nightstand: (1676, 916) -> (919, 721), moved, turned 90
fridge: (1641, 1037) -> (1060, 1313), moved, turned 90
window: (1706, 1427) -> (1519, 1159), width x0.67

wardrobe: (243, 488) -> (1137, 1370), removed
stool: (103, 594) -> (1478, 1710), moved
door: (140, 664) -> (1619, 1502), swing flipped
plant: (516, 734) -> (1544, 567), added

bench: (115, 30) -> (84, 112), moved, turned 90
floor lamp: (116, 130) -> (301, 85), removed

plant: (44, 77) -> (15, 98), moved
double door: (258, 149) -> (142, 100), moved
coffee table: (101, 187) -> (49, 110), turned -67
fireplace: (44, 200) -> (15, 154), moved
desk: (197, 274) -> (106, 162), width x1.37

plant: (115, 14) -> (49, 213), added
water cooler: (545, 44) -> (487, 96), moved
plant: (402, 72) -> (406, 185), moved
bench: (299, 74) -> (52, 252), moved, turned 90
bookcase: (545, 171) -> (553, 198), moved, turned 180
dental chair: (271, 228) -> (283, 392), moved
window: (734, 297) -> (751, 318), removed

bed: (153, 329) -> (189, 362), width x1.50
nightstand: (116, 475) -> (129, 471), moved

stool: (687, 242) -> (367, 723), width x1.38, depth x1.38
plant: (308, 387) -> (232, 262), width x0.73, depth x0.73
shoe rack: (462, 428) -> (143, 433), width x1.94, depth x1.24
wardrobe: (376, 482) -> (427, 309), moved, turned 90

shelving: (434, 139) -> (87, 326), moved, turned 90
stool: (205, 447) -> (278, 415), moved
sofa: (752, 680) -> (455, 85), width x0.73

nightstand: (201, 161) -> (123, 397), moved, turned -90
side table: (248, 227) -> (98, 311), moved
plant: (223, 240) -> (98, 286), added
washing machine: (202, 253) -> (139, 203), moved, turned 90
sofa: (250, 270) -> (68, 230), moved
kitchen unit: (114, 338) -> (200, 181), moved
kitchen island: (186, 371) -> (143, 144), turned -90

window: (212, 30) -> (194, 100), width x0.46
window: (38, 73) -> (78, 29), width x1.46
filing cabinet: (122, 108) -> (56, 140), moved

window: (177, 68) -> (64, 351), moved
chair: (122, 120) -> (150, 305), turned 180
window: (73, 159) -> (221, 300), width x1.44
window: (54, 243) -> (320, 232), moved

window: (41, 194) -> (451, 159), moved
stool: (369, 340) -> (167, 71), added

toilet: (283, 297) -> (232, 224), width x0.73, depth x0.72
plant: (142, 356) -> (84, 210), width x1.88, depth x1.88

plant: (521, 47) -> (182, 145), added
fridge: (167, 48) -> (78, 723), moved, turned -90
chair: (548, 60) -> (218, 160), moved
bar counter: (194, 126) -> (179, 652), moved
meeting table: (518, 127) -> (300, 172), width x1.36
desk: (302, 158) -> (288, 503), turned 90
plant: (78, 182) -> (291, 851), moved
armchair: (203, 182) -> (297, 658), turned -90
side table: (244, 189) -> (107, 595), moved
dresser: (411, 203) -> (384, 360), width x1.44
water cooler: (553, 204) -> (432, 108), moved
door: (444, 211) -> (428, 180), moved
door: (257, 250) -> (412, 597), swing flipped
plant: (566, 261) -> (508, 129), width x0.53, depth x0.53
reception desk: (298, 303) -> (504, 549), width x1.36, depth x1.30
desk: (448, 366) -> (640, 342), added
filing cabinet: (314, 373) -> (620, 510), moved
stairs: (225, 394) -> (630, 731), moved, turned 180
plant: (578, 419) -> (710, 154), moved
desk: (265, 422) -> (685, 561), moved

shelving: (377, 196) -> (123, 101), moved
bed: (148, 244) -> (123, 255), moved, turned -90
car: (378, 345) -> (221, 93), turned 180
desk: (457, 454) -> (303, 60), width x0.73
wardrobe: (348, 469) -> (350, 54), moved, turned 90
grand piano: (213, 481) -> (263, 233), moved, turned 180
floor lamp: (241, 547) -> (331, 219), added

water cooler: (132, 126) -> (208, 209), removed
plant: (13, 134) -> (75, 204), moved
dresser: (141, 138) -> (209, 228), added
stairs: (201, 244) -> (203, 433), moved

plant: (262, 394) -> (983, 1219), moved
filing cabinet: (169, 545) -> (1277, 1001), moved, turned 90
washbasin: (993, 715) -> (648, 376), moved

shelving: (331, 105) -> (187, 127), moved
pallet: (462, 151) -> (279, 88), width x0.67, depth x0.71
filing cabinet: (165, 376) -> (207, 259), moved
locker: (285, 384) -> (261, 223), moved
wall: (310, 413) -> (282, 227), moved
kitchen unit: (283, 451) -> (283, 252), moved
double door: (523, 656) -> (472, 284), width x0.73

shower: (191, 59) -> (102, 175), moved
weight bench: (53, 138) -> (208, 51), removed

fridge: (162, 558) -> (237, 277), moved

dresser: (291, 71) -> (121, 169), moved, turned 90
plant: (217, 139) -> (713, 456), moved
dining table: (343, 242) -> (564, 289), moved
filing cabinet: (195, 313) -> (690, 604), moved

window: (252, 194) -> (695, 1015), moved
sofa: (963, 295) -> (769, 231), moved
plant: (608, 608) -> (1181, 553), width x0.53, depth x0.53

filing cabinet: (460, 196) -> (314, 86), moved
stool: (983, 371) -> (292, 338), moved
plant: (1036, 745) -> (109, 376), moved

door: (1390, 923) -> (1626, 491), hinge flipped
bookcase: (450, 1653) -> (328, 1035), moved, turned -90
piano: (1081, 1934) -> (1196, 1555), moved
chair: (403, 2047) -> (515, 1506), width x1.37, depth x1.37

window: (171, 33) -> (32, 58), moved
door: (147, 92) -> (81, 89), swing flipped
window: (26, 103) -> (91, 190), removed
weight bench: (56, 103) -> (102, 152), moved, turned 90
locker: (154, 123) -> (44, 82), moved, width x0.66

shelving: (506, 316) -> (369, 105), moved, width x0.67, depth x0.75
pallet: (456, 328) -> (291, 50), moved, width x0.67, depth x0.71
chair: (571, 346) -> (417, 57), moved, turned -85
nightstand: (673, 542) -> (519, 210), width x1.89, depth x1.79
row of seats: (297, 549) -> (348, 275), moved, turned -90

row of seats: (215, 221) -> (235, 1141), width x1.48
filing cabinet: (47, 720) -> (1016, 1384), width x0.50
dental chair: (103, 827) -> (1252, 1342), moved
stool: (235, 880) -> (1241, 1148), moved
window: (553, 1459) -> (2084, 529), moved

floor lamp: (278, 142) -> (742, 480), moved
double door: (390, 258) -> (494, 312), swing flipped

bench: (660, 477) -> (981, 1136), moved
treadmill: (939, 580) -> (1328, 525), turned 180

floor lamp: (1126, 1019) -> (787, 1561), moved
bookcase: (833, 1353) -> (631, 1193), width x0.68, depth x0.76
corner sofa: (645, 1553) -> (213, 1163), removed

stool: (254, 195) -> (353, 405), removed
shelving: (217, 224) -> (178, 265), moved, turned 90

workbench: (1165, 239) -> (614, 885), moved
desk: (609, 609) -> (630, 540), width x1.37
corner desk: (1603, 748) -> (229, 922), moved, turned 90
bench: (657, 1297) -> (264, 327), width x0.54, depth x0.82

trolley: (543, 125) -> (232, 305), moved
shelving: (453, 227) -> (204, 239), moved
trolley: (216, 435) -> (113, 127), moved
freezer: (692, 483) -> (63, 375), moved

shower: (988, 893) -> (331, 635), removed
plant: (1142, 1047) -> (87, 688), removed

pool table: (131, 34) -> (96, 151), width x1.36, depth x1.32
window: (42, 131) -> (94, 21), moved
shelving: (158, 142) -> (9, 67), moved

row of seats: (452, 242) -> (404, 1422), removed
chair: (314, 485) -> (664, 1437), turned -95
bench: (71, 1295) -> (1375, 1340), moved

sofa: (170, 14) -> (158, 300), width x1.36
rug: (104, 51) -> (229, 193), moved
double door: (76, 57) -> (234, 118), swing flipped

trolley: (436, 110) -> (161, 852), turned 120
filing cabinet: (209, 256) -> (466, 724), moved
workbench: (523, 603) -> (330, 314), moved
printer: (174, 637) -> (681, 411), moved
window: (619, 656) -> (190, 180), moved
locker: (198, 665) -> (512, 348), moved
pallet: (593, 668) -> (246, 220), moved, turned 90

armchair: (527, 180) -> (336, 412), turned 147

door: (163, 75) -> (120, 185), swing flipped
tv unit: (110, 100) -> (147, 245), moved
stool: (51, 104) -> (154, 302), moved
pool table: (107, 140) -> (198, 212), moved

[The task]
From the listing above, repeat exactly the lines starting at the line that includes "bench: (299, 74)" and ending at the line that includes "door: (257, 250) -> (412, 597), swing flipped", with nothing outside that span.

[Expected answer]
bench: (299, 74) -> (52, 252), moved, turned 90
bookcase: (545, 171) -> (553, 198), moved, turned 180
dental chair: (271, 228) -> (283, 392), moved
window: (734, 297) -> (751, 318), removed

bed: (153, 329) -> (189, 362), width x1.50
nightstand: (116, 475) -> (129, 471), moved

stool: (687, 242) -> (367, 723), width x1.38, depth x1.38
plant: (308, 387) -> (232, 262), width x0.73, depth x0.73
shoe rack: (462, 428) -> (143, 433), width x1.94, depth x1.24
wardrobe: (376, 482) -> (427, 309), moved, turned 90

shelving: (434, 139) -> (87, 326), moved, turned 90
stool: (205, 447) -> (278, 415), moved
sofa: (752, 680) -> (455, 85), width x0.73

nightstand: (201, 161) -> (123, 397), moved, turned -90
side table: (248, 227) -> (98, 311), moved
plant: (223, 240) -> (98, 286), added
washing machine: (202, 253) -> (139, 203), moved, turned 90
sofa: (250, 270) -> (68, 230), moved
kitchen unit: (114, 338) -> (200, 181), moved
kitchen island: (186, 371) -> (143, 144), turned -90

window: (212, 30) -> (194, 100), width x0.46
window: (38, 73) -> (78, 29), width x1.46
filing cabinet: (122, 108) -> (56, 140), moved

window: (177, 68) -> (64, 351), moved
chair: (122, 120) -> (150, 305), turned 180
window: (73, 159) -> (221, 300), width x1.44
window: (54, 243) -> (320, 232), moved

window: (41, 194) -> (451, 159), moved
stool: (369, 340) -> (167, 71), added

toilet: (283, 297) -> (232, 224), width x0.73, depth x0.72
plant: (142, 356) -> (84, 210), width x1.88, depth x1.88

plant: (521, 47) -> (182, 145), added
fridge: (167, 48) -> (78, 723), moved, turned -90
chair: (548, 60) -> (218, 160), moved
bar counter: (194, 126) -> (179, 652), moved
meeting table: (518, 127) -> (300, 172), width x1.36
desk: (302, 158) -> (288, 503), turned 90
plant: (78, 182) -> (291, 851), moved
armchair: (203, 182) -> (297, 658), turned -90
side table: (244, 189) -> (107, 595), moved
dresser: (411, 203) -> (384, 360), width x1.44
water cooler: (553, 204) -> (432, 108), moved
door: (444, 211) -> (428, 180), moved
door: (257, 250) -> (412, 597), swing flipped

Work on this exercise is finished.